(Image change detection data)
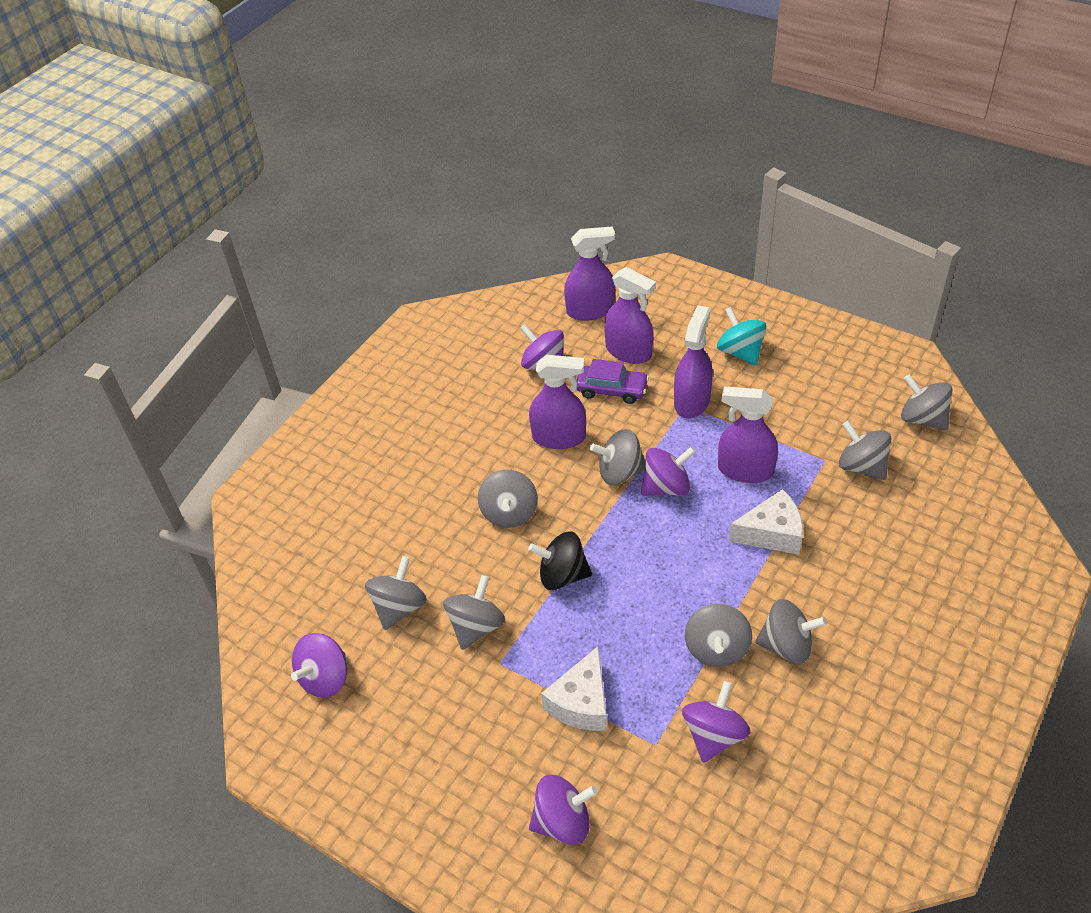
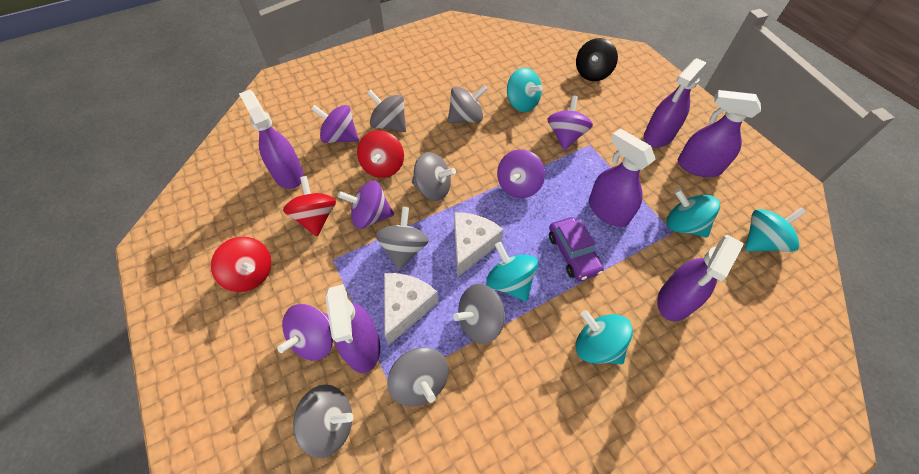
grey spinning top: 8 -> 7
purple spray bottle: 5 -> 6
red spinning top: 0 -> 3
turquoise spinning top: 1 -> 5

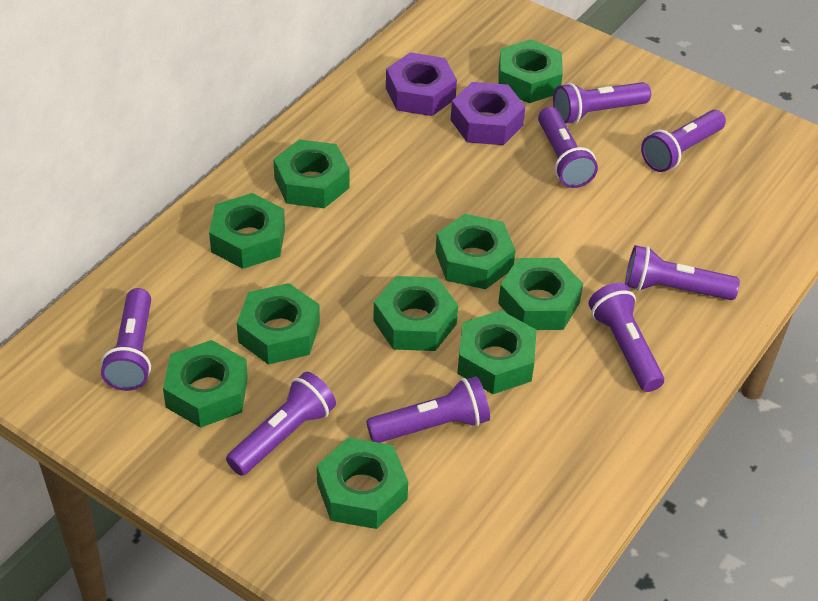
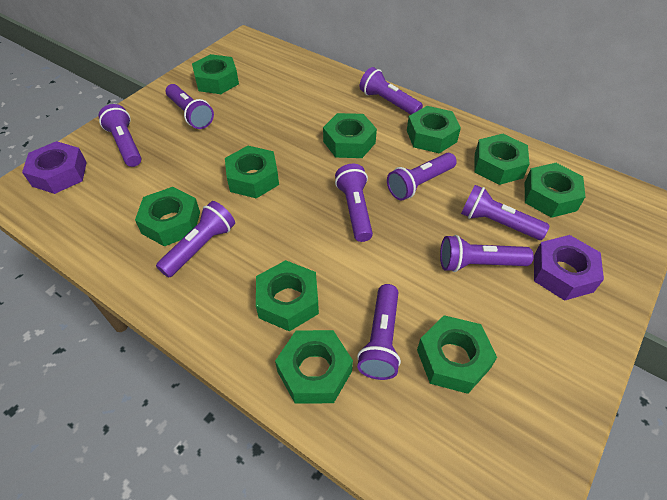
purple flashlight: 8 -> 9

§ Exercise prompt
Check every line above for the word "purple" and copy those that have it.

§ Solution to the exercise
purple spray bottle: 5 -> 6
purple flashlight: 8 -> 9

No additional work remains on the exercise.